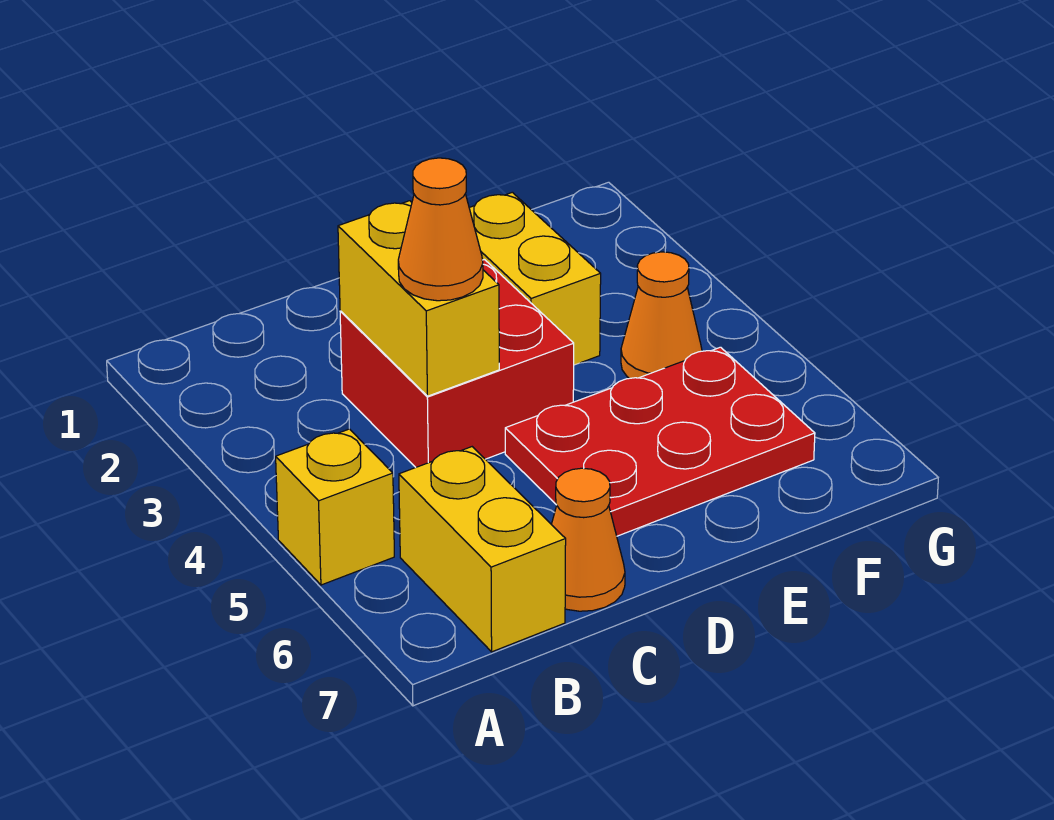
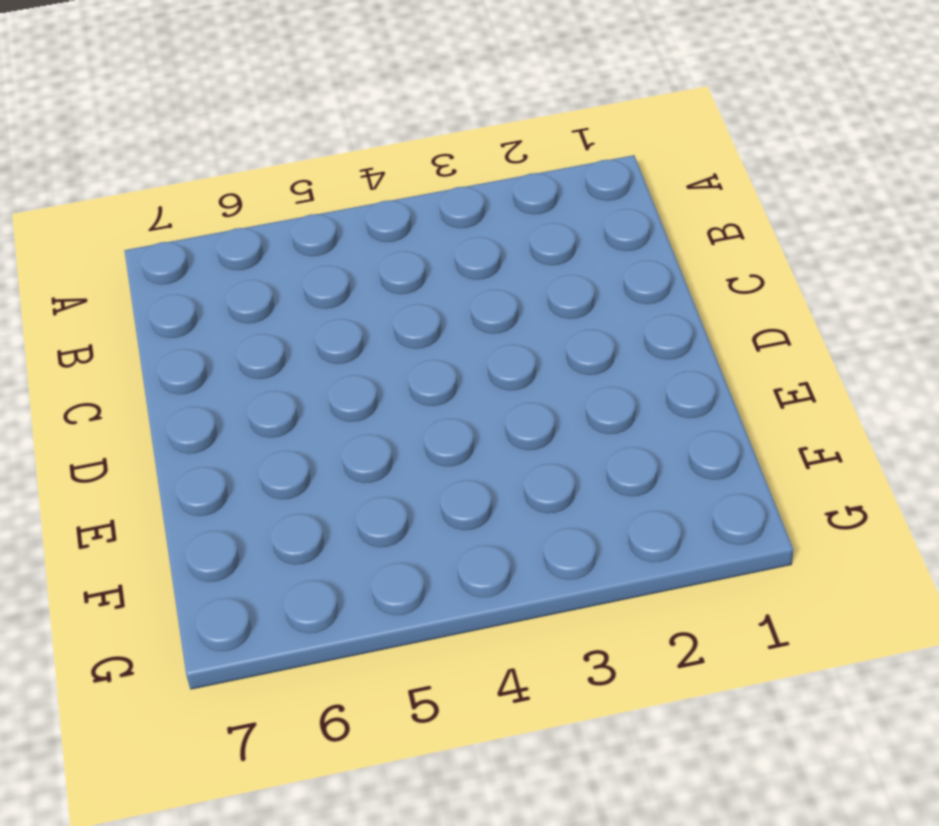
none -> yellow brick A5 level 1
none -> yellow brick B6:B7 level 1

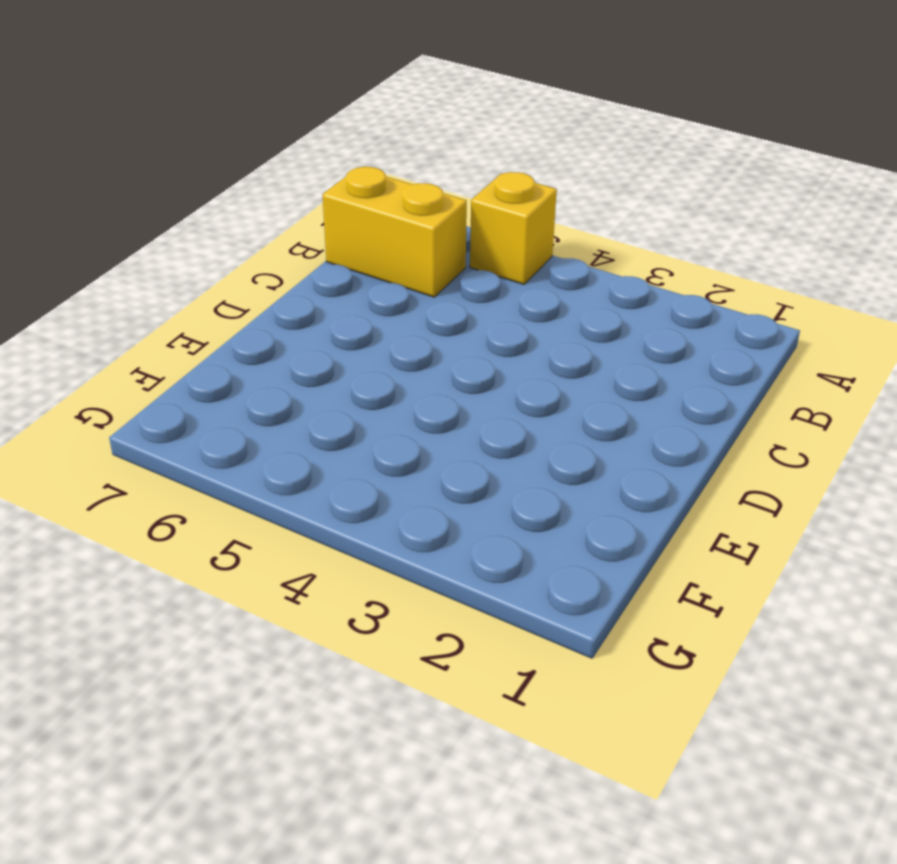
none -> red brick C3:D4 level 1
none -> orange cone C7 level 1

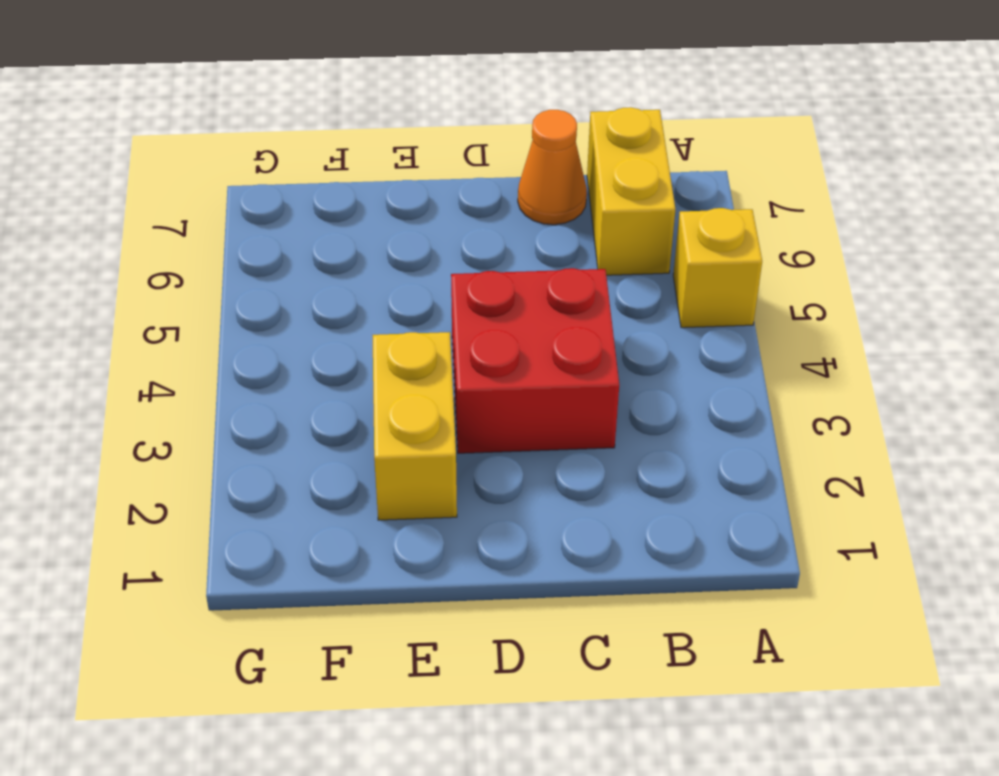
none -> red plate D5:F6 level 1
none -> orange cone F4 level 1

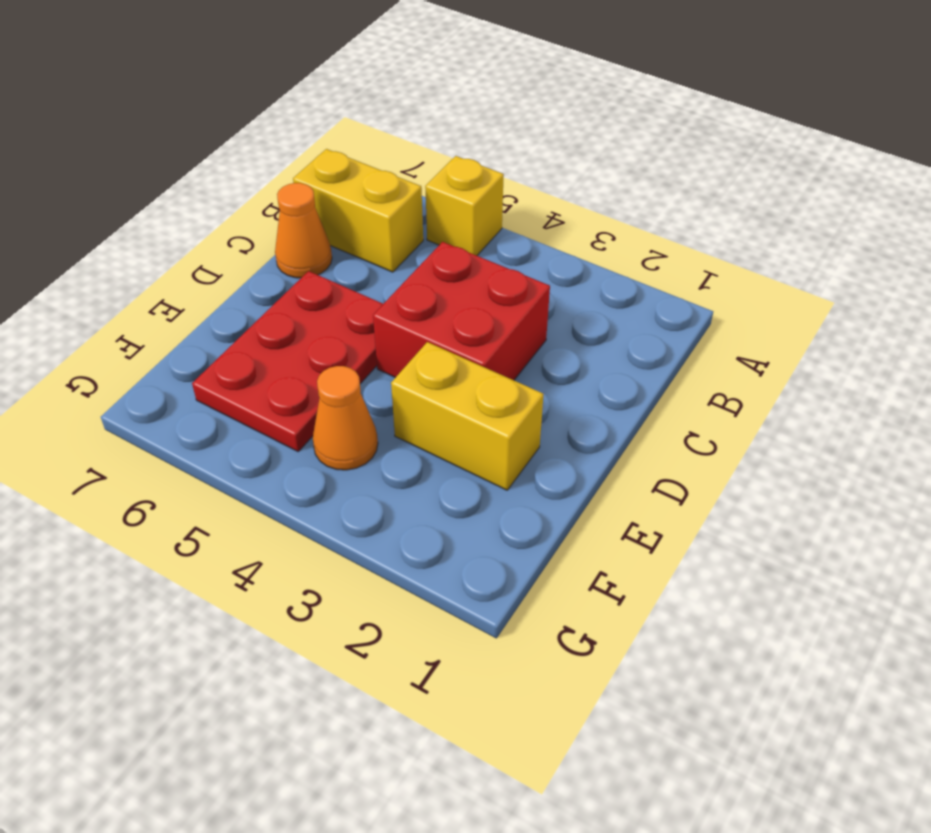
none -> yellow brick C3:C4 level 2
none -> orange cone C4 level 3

★ ★ ★ ★ ★ ★ ★

(Required work) A verbatim copy of the data, with all pictures omitted, is the required output.

(Task solution)
none -> yellow brick A5 level 1
none -> yellow brick B6:B7 level 1

none -> red brick C3:D4 level 1
none -> orange cone C7 level 1

none -> red plate D5:F6 level 1
none -> orange cone F4 level 1

none -> yellow brick C3:C4 level 2
none -> orange cone C4 level 3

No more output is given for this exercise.